— The task —
In the copy, every record below must appear exactly as given, and no picture may appear.

— Available records —
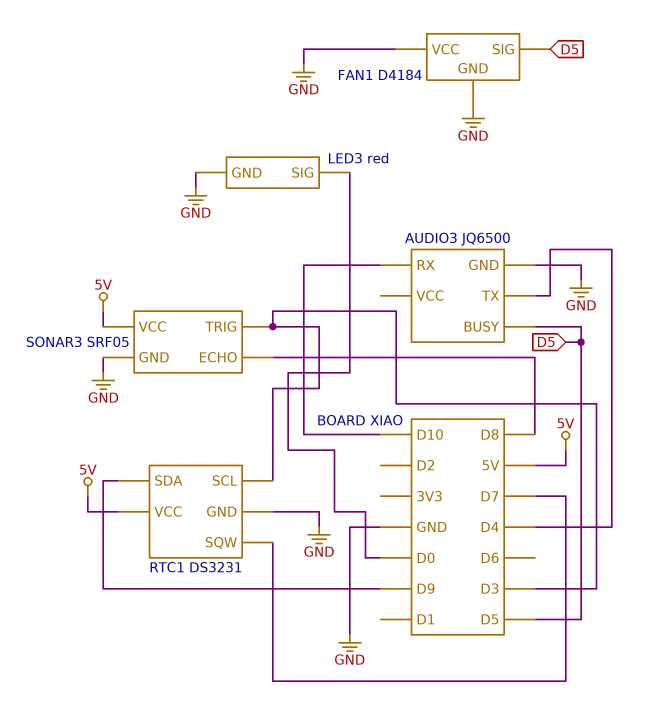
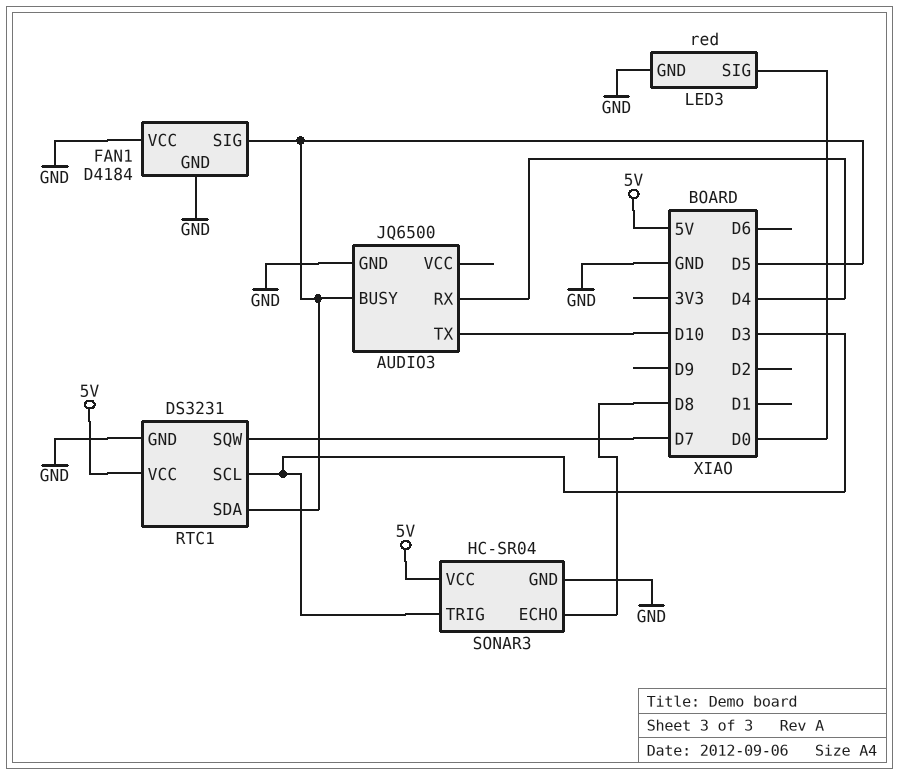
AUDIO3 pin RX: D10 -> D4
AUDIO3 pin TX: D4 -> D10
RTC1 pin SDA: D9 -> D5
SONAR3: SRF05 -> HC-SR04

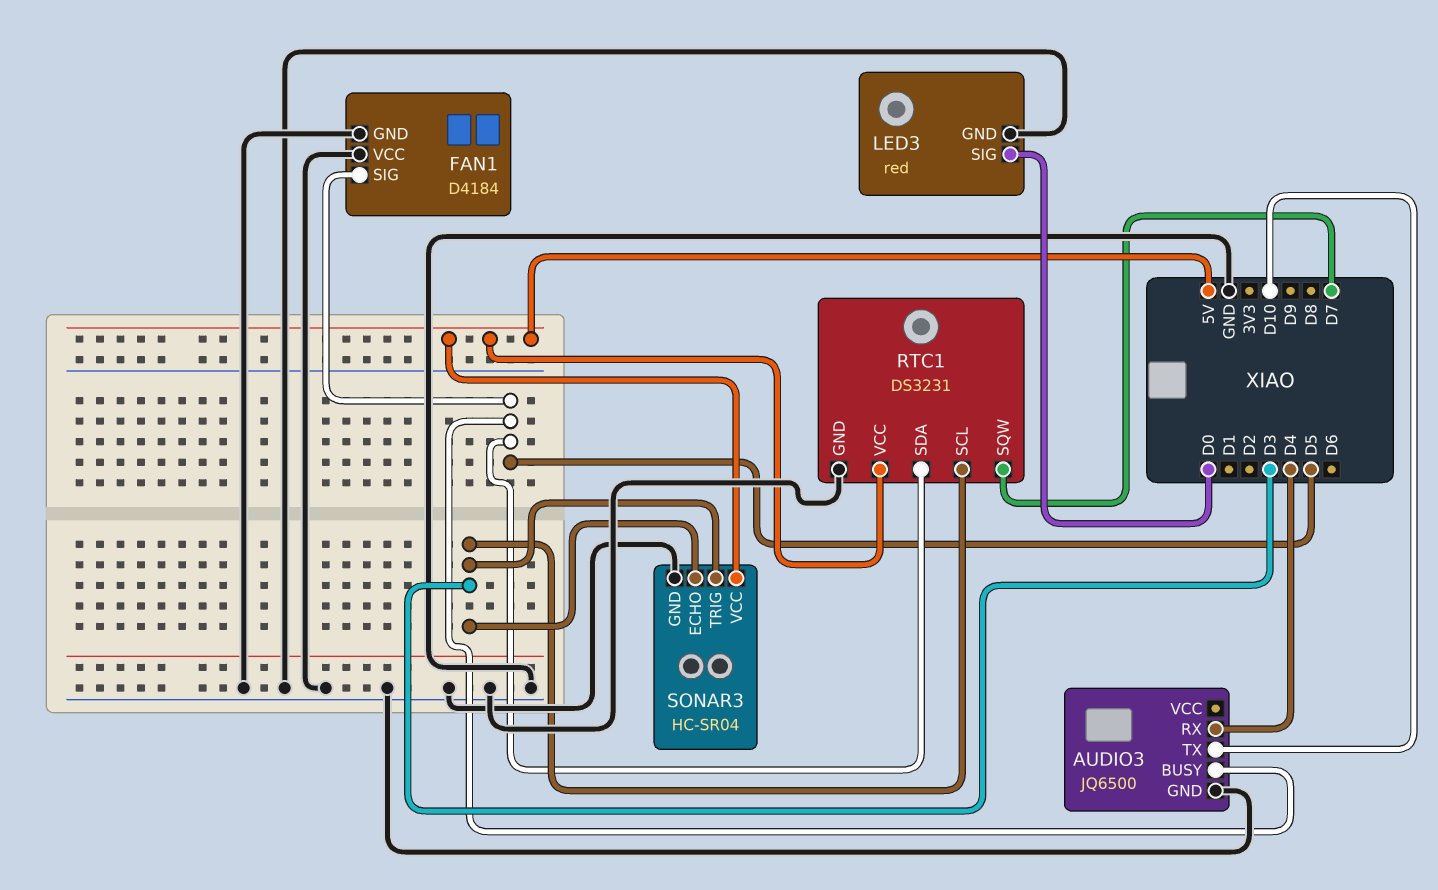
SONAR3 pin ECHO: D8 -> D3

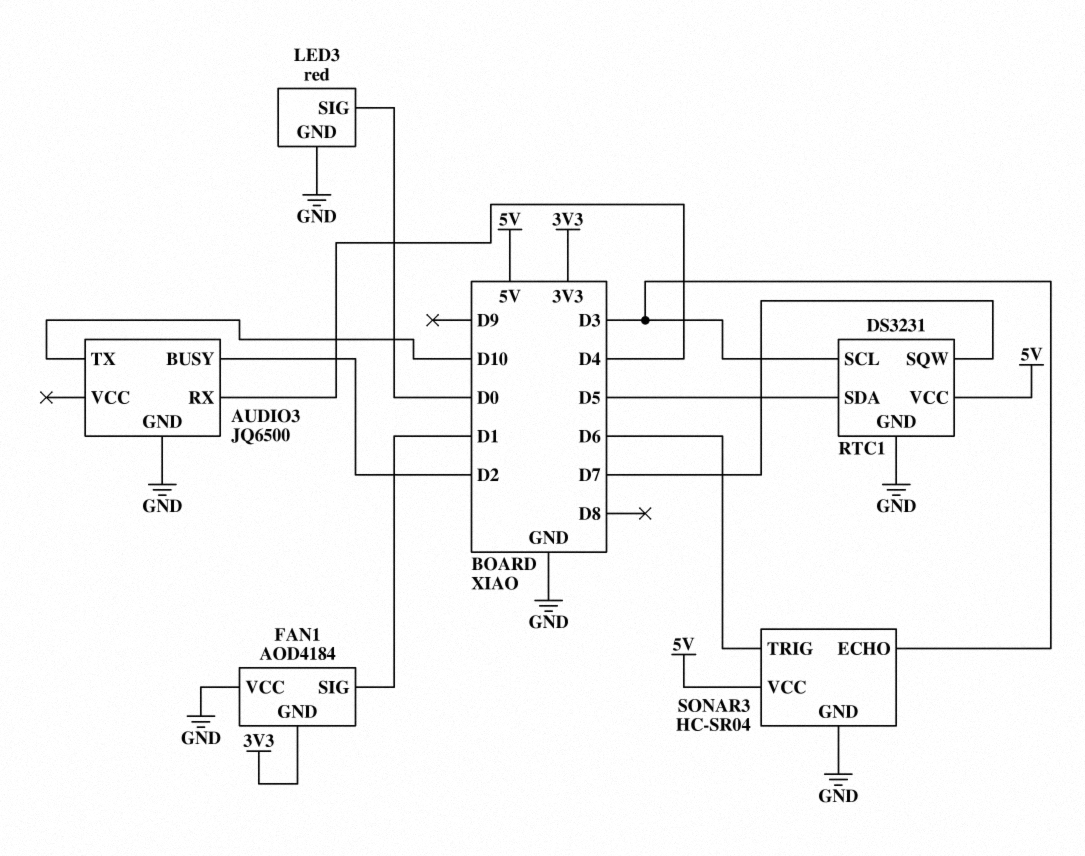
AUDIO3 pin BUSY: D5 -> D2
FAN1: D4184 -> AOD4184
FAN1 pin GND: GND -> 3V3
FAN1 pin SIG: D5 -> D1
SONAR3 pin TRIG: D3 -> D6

— Result below —
AUDIO3 pin RX: D10 -> D4
AUDIO3 pin TX: D4 -> D10
RTC1 pin SDA: D9 -> D5
SONAR3: SRF05 -> HC-SR04

SONAR3 pin ECHO: D8 -> D3

AUDIO3 pin BUSY: D5 -> D2
FAN1: D4184 -> AOD4184
FAN1 pin GND: GND -> 3V3
FAN1 pin SIG: D5 -> D1
SONAR3 pin TRIG: D3 -> D6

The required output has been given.